Data extracts

>>>

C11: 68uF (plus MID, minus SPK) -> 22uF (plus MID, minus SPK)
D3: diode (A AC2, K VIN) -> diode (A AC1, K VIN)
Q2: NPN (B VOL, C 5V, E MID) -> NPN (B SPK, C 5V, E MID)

<<<
>>>

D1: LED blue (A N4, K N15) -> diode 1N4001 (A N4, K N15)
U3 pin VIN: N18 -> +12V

<<<

Work instructions
Among the entries above, the lines between the ones containing "D3: diode (A" and "Q2: NPN (B VOL, C", inclusive, are to be transcribed exactly. No other line is to be given.

Written solution
D3: diode (A AC2, K VIN) -> diode (A AC1, K VIN)
Q2: NPN (B VOL, C 5V, E MID) -> NPN (B SPK, C 5V, E MID)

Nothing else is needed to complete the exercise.